Task to complete.
Please give the entries again in full and exactly, without any picture.

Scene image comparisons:
※

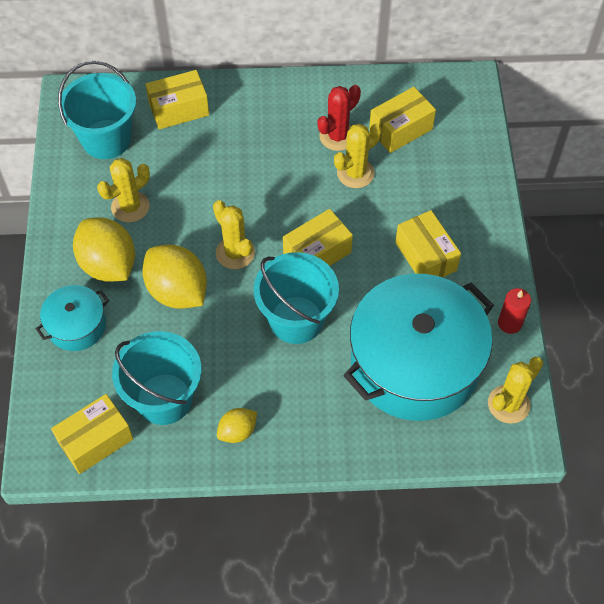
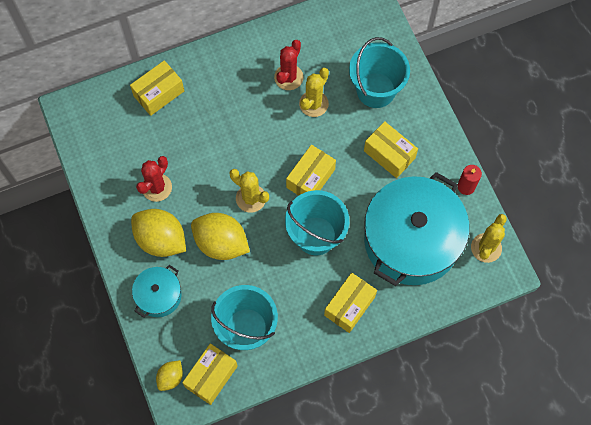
camera: 20 degrees left, 10 degrees up
(106, 139) = (113, 137): turquoise bucket -> turquoise bucket (376, 90)
(130, 207) = (157, 187): yellow cactus -> red cactus
(237, 431) = (308, 334): yellow lemon -> yellow lemon (171, 377)
(400, 129) = (333, 56): yellow box -> yellow box (349, 306)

※

Answer area.
camera: 20 degrees left, 10 degrees up
(106, 139) = (113, 137): turquoise bucket -> turquoise bucket (376, 90)
(130, 207) = (157, 187): yellow cactus -> red cactus
(237, 431) = (308, 334): yellow lemon -> yellow lemon (171, 377)
(400, 129) = (333, 56): yellow box -> yellow box (349, 306)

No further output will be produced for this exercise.